━━━━━ Provided material

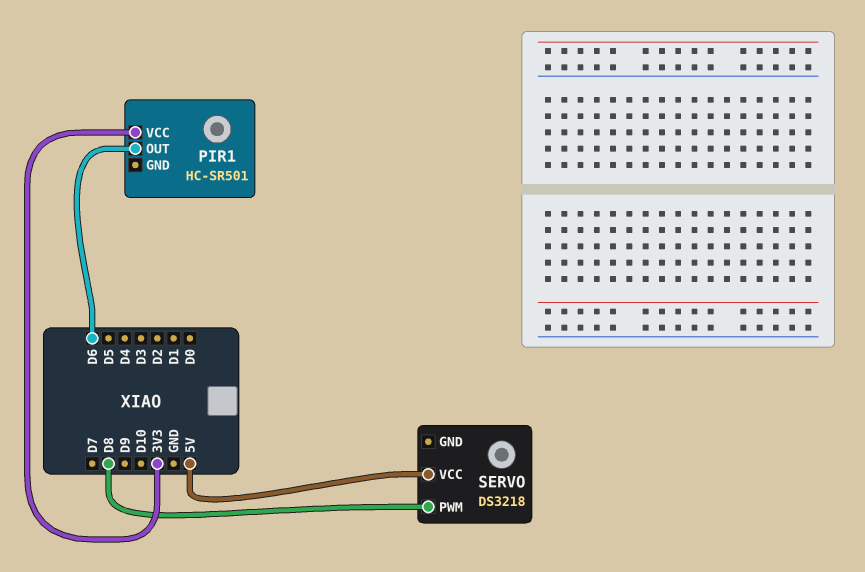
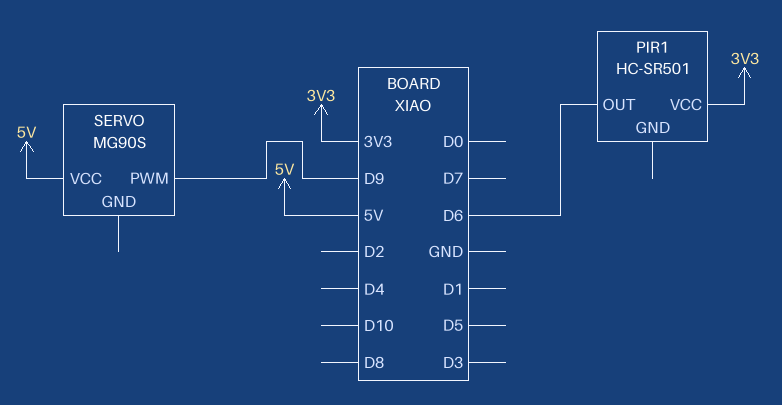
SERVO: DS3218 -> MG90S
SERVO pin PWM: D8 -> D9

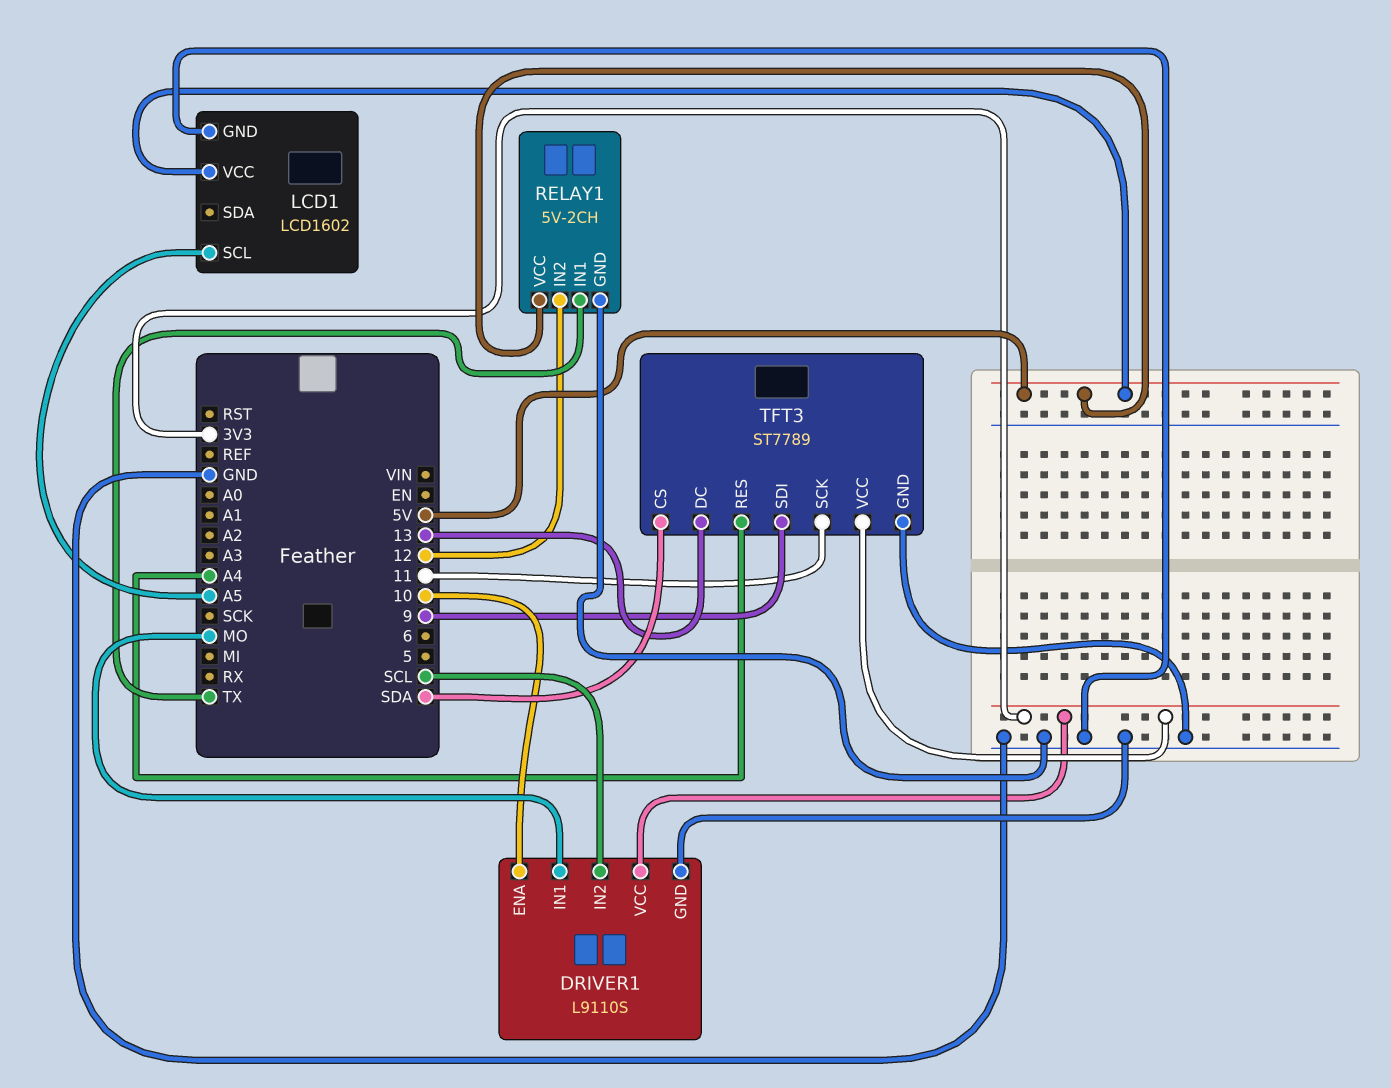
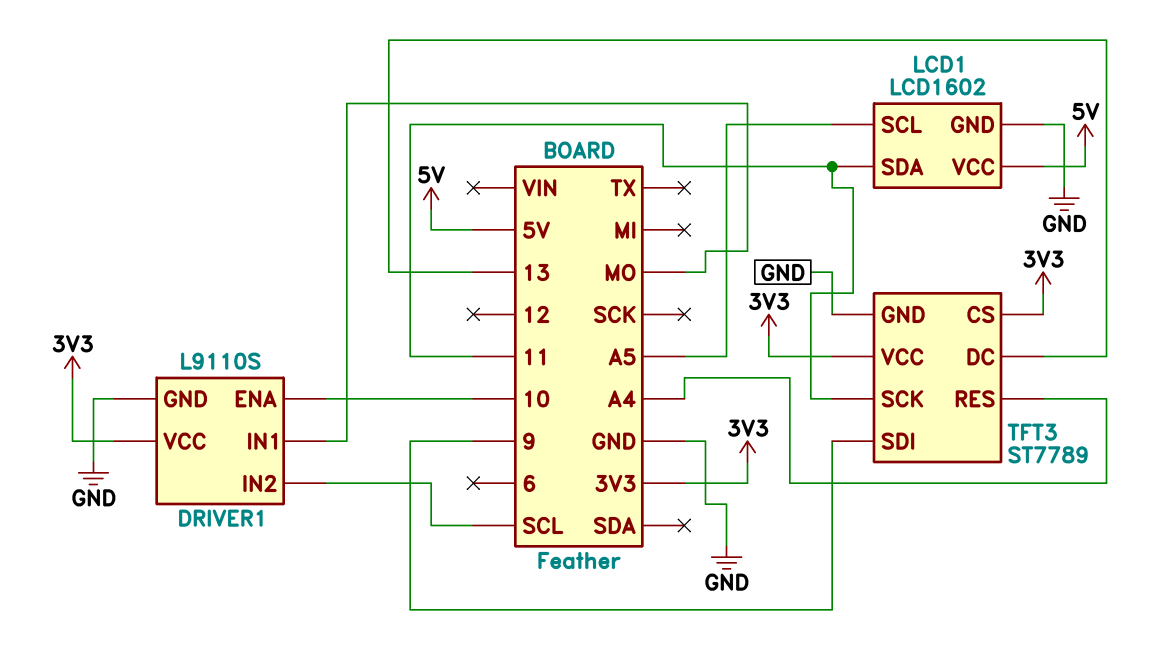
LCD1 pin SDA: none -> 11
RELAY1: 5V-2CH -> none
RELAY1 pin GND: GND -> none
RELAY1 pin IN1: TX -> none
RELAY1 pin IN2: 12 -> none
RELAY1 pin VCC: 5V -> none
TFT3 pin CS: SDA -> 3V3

━━━━━━━━━━

Write out exactly the lines from the line holding "SERVO pin PWM: D8 -> D9" through the last line of the records above, inclusive, and nothing more. Leave out the pictures.

▶ Expected output:
SERVO pin PWM: D8 -> D9

LCD1 pin SDA: none -> 11
RELAY1: 5V-2CH -> none
RELAY1 pin GND: GND -> none
RELAY1 pin IN1: TX -> none
RELAY1 pin IN2: 12 -> none
RELAY1 pin VCC: 5V -> none
TFT3 pin CS: SDA -> 3V3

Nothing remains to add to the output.